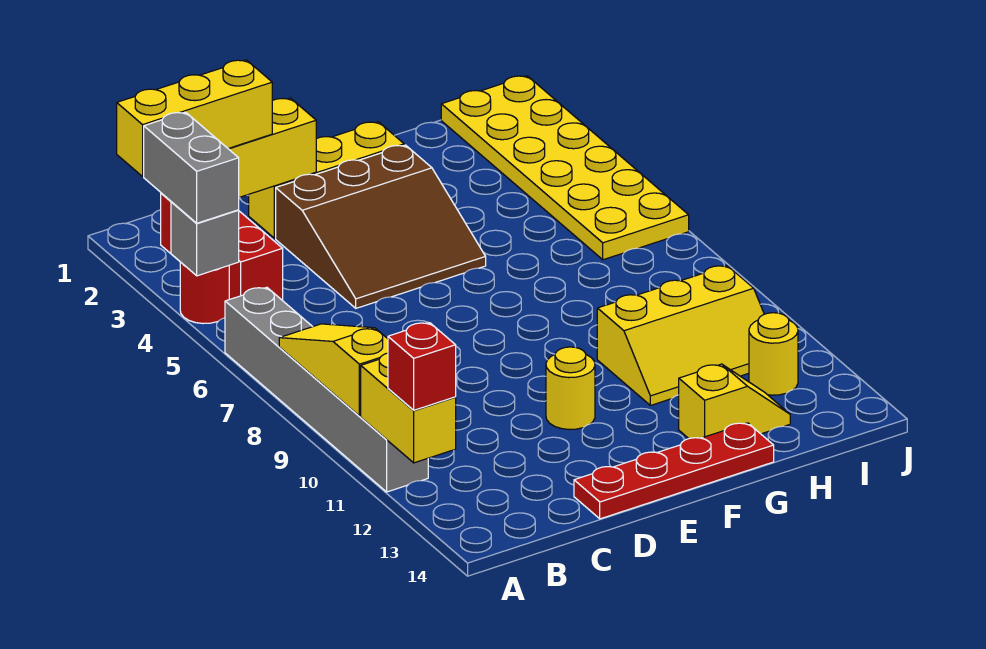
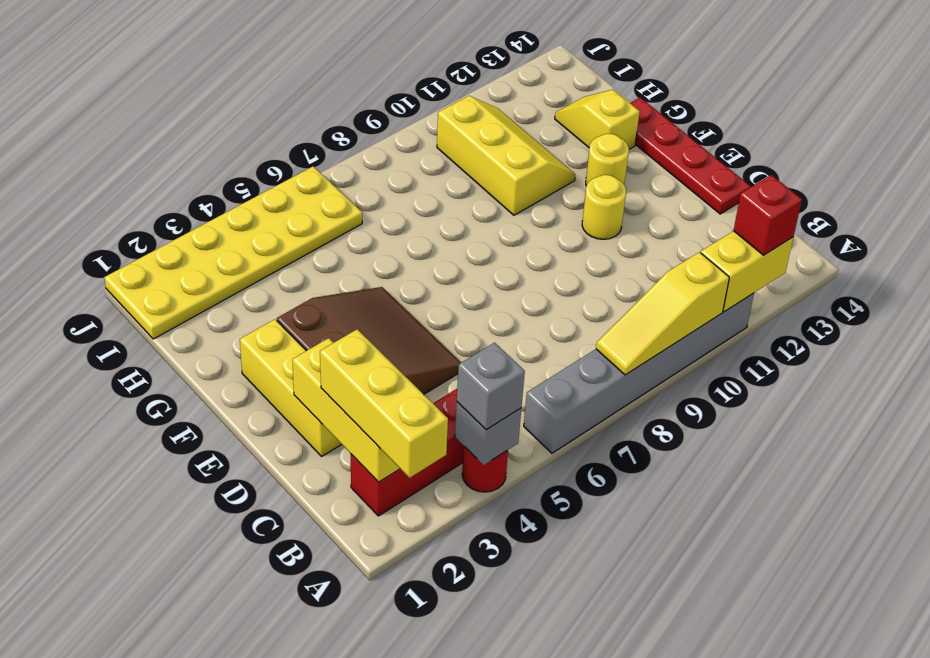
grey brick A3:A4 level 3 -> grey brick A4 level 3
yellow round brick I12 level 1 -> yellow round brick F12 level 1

++++++++++

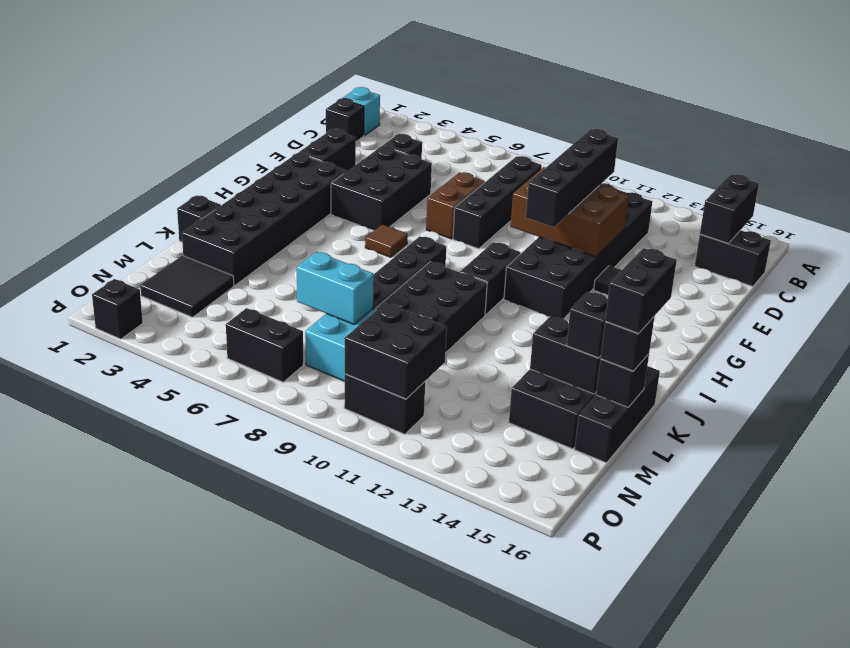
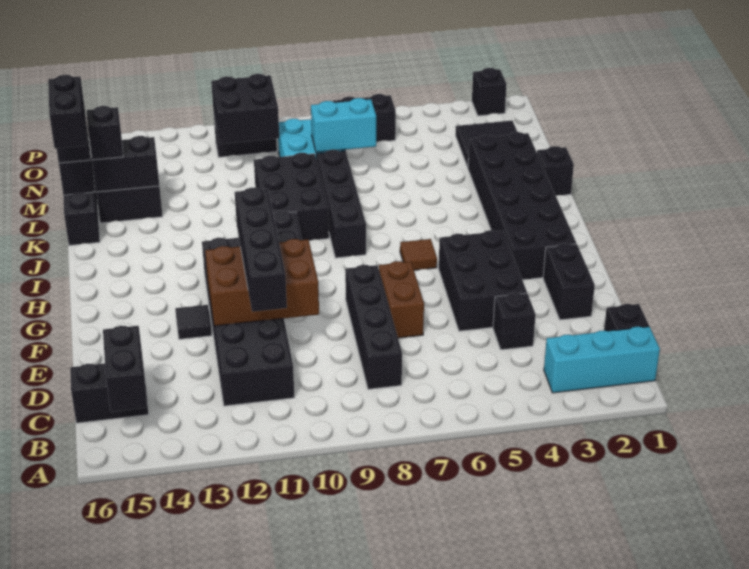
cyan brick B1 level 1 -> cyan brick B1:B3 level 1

++++++++++

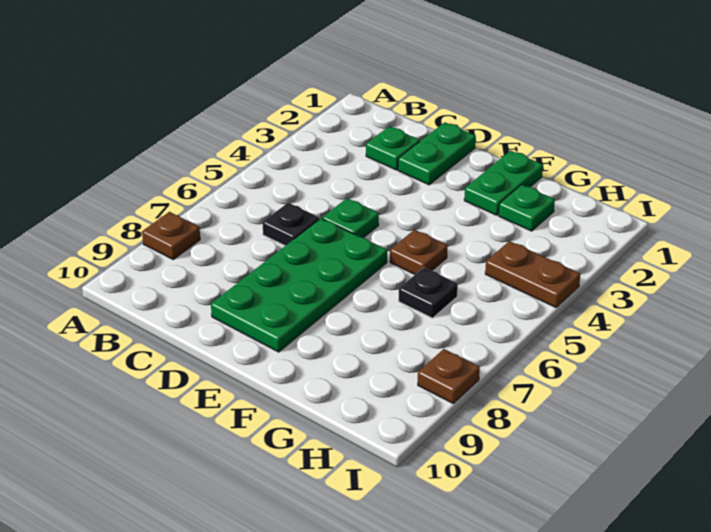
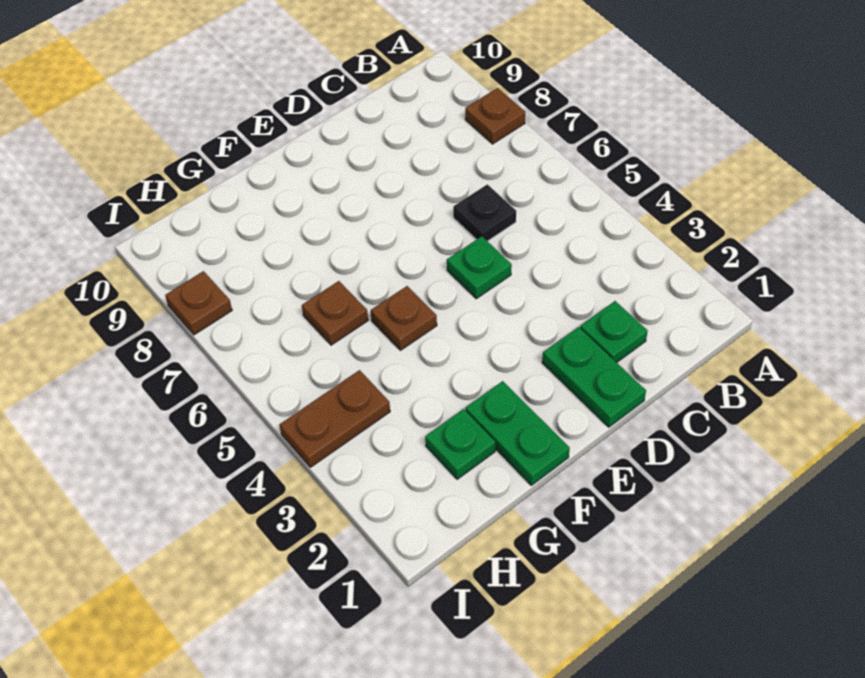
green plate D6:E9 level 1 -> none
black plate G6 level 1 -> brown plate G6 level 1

++++++++++

• [Work item]:
Among the entries above, find the line with "grey brick A3:A4" and the line with "yellow round brick I12"; give again exactly these two lines and all lines between them.

• [The completed task]:
grey brick A3:A4 level 3 -> grey brick A4 level 3
yellow round brick I12 level 1 -> yellow round brick F12 level 1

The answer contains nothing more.